RECORDED INFORMATION:
---

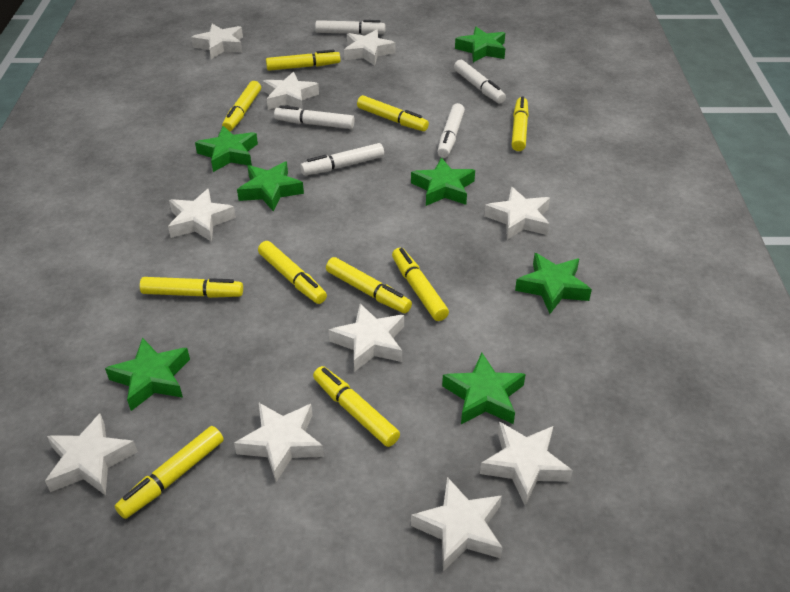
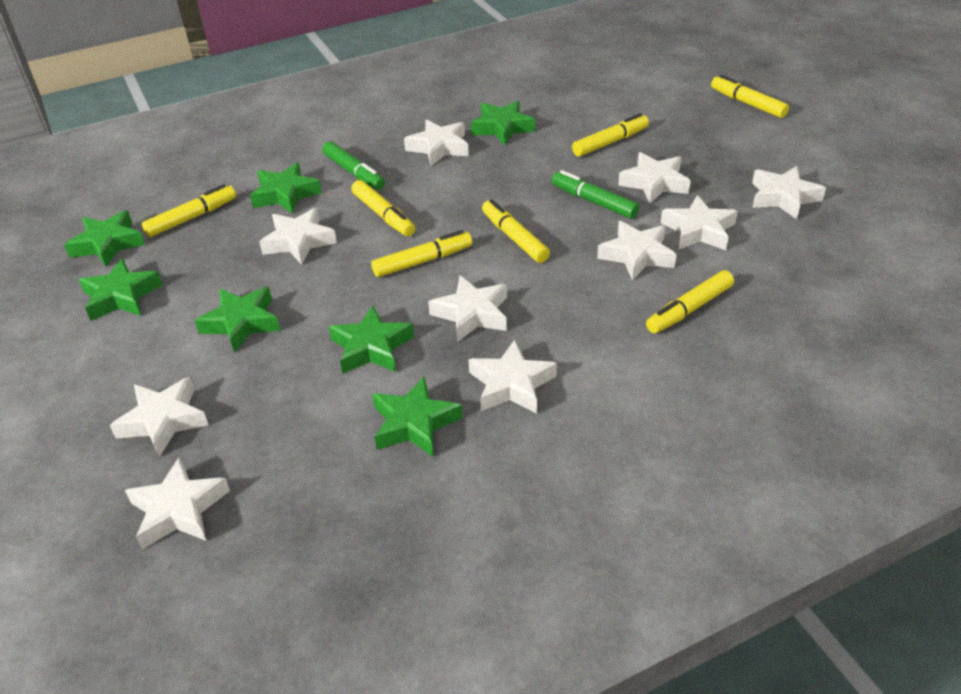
green marker: 0 -> 2
white marker: 5 -> 0
yellow marker: 10 -> 7

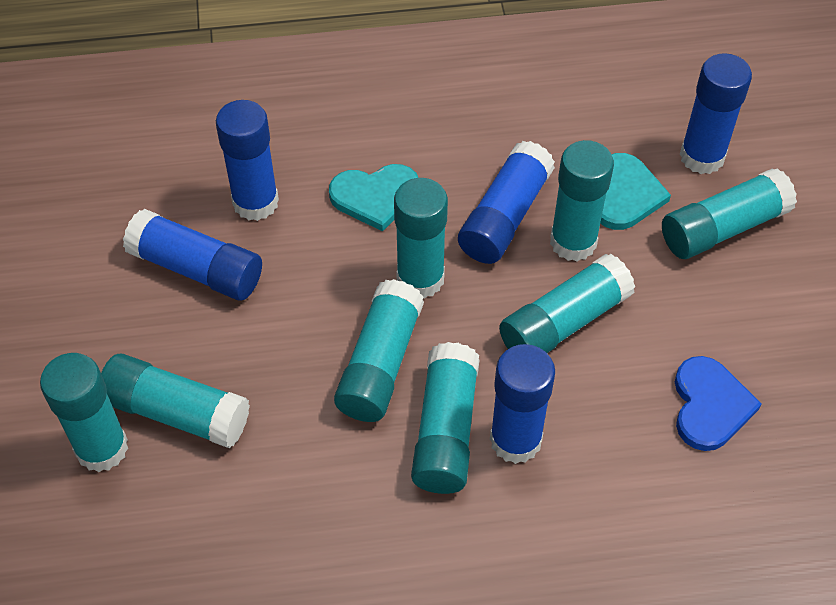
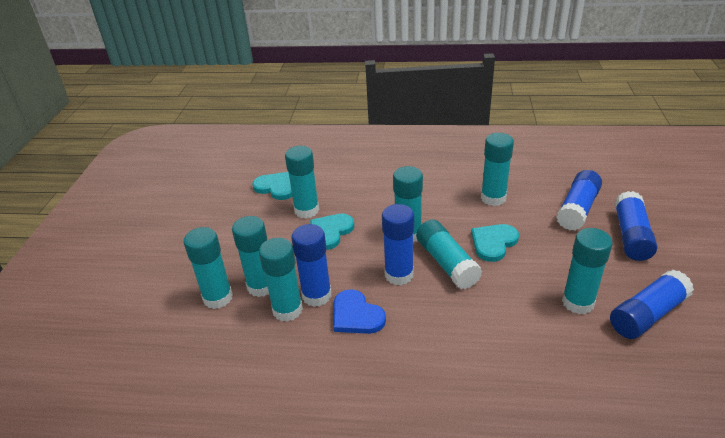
turquoise heart: 2 -> 3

---

TASK INSTRUCTIONS:
Return each line of the data that contains the string "marker".

TASK SOLUTION:
green marker: 0 -> 2
white marker: 5 -> 0
yellow marker: 10 -> 7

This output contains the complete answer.